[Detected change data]
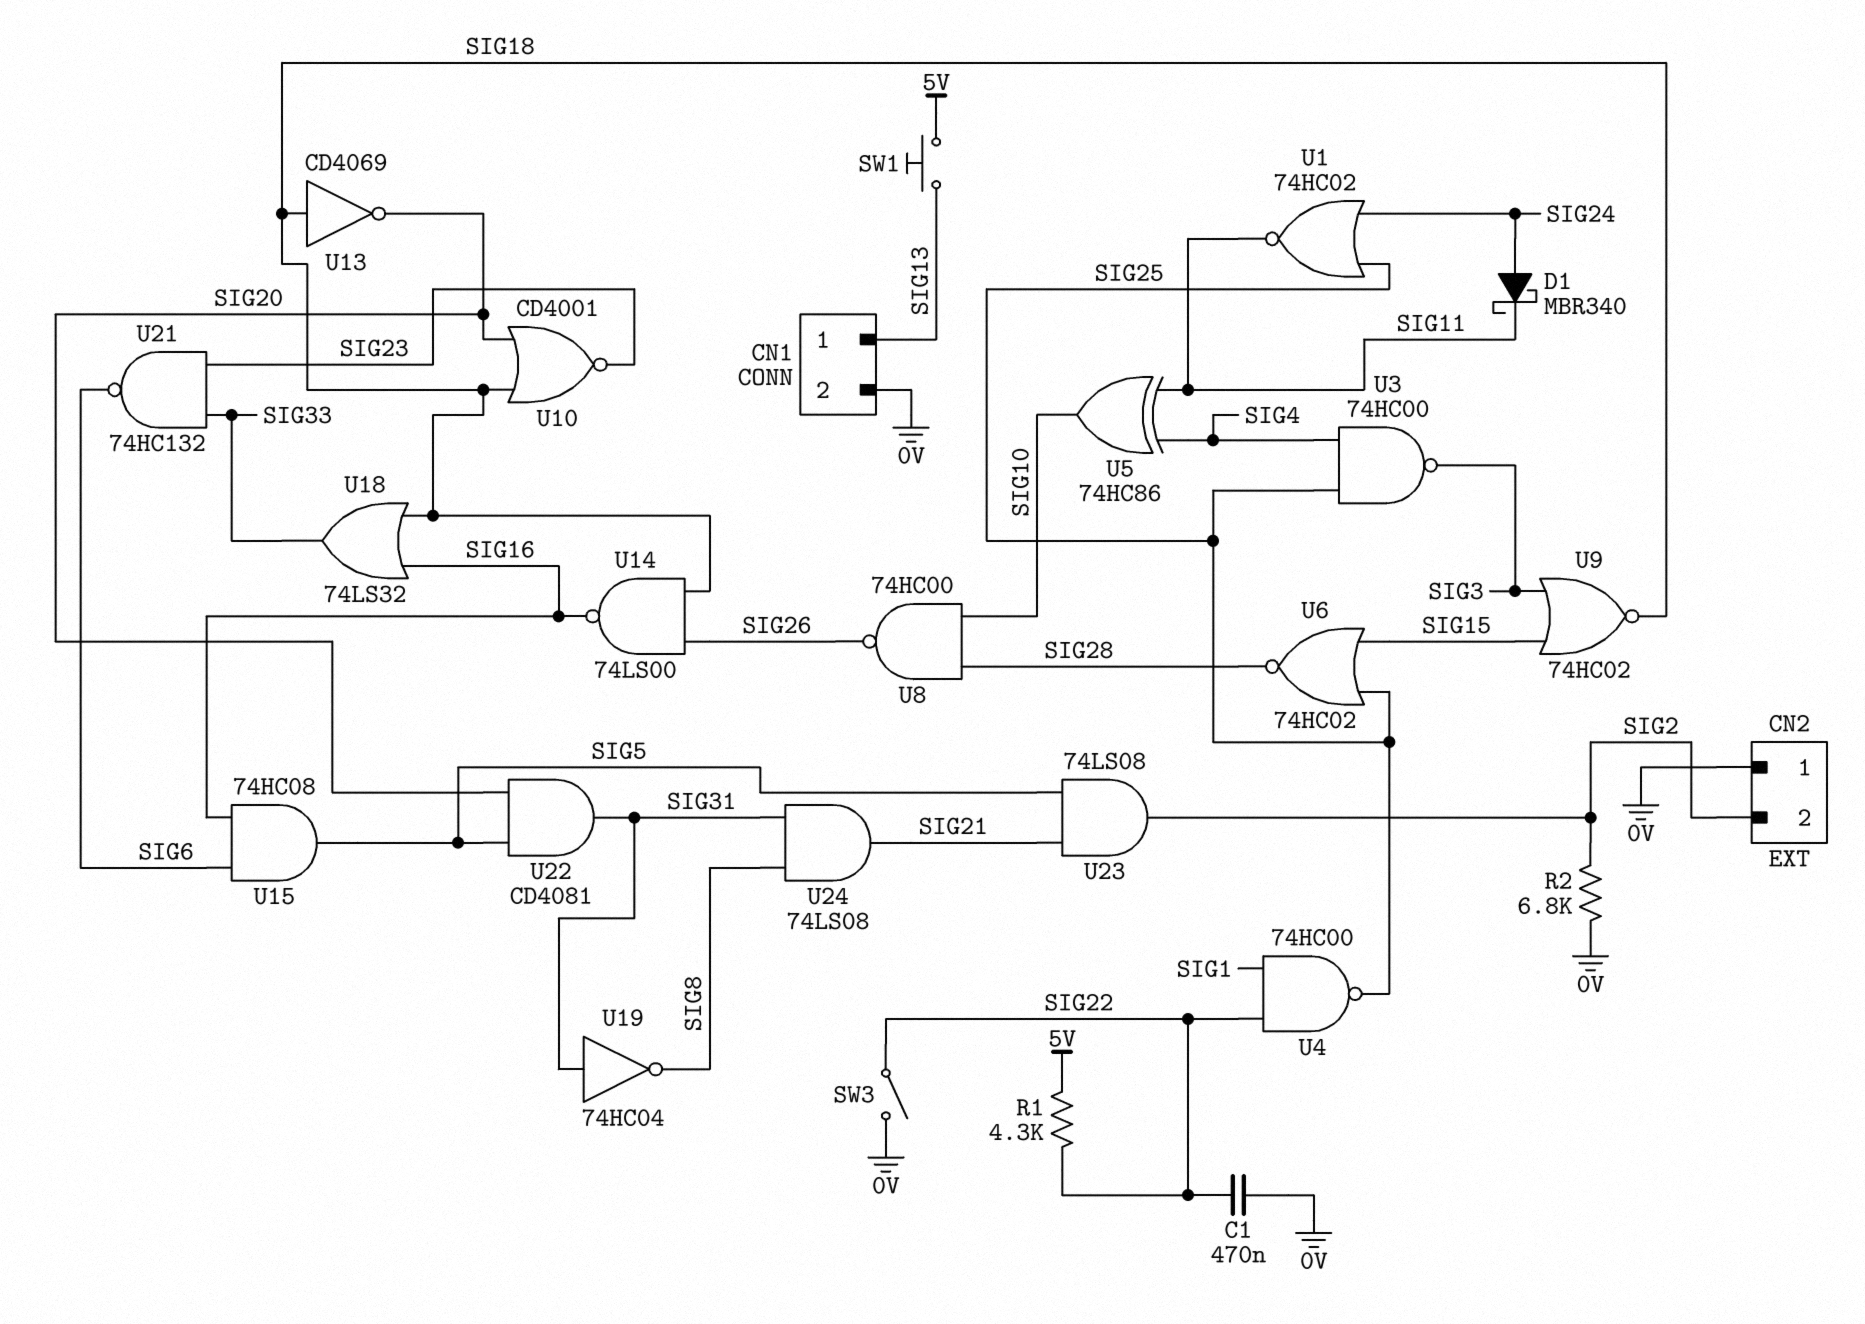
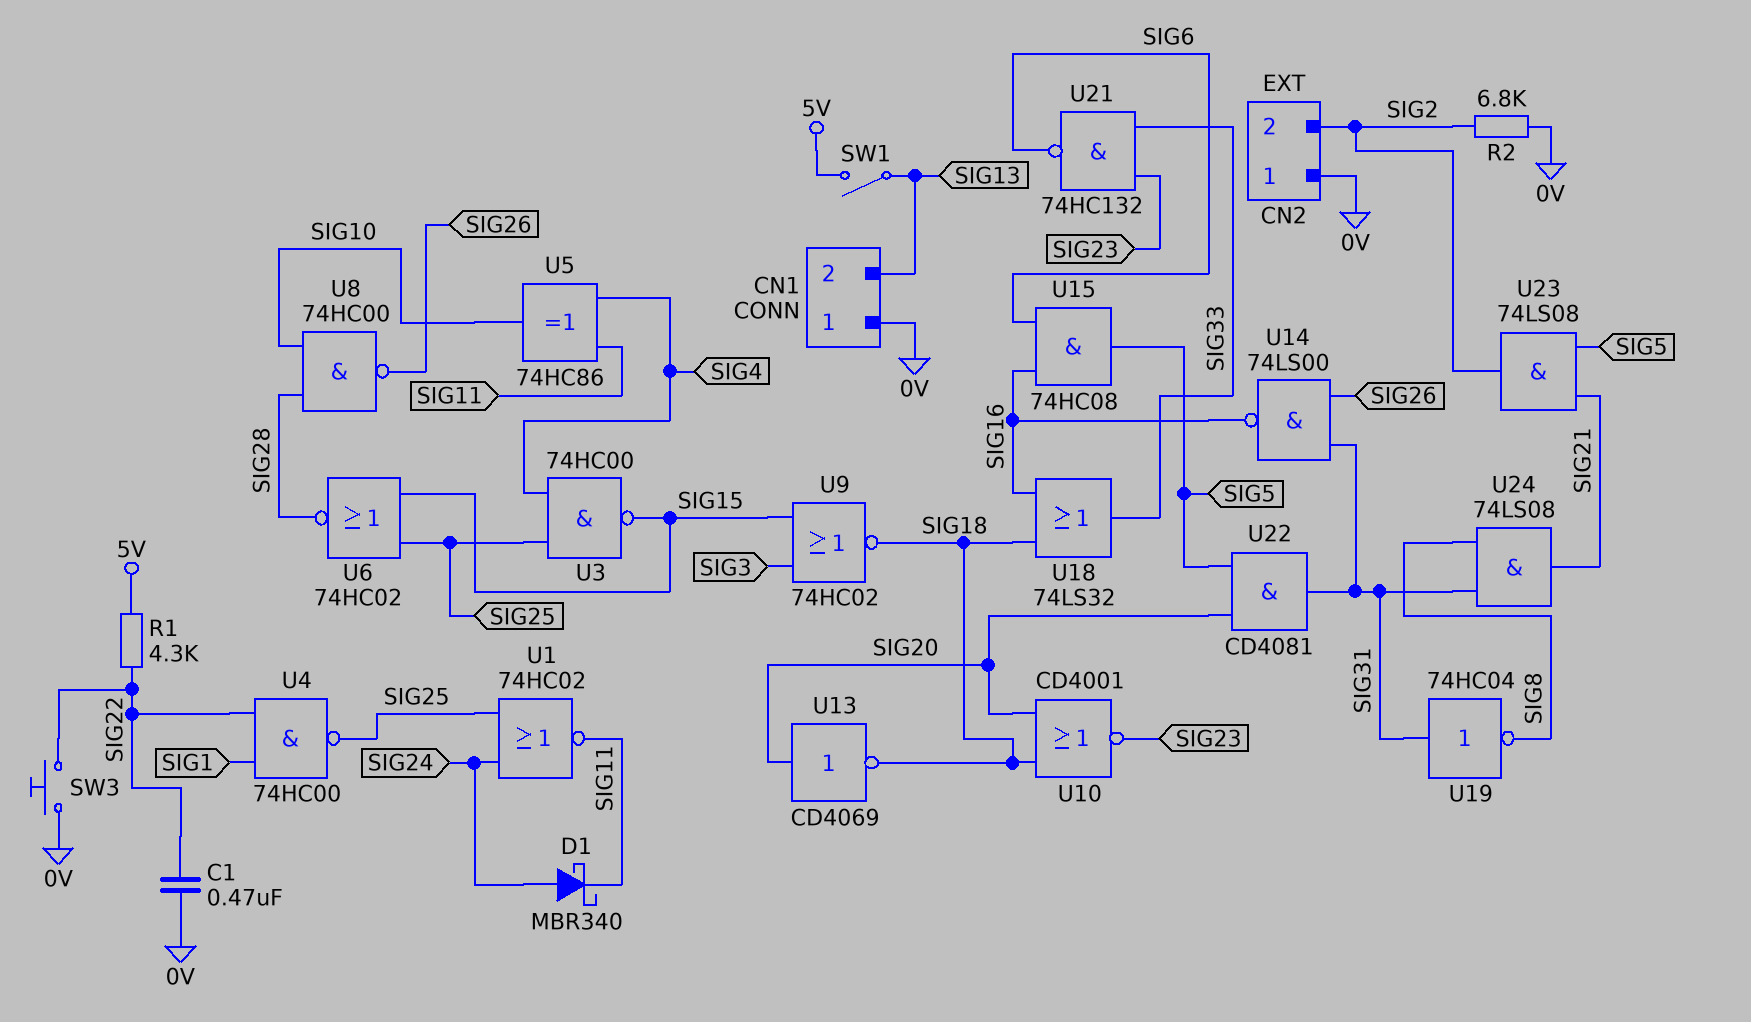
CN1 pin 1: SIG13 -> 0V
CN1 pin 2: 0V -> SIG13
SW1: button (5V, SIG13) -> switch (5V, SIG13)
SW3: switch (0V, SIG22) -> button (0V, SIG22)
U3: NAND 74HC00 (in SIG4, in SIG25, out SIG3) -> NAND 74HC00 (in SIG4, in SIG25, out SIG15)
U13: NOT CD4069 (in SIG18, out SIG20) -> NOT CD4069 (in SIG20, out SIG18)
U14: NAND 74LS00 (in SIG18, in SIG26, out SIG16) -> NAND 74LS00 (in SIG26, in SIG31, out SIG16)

**Exercise details**
Starting at the first line of the data, set down each line exactly until you have copied the line with "U3: NAND 74HC00", but leave the pictures out.

**Response to the exercise**
CN1 pin 1: SIG13 -> 0V
CN1 pin 2: 0V -> SIG13
SW1: button (5V, SIG13) -> switch (5V, SIG13)
SW3: switch (0V, SIG22) -> button (0V, SIG22)
U3: NAND 74HC00 (in SIG4, in SIG25, out SIG3) -> NAND 74HC00 (in SIG4, in SIG25, out SIG15)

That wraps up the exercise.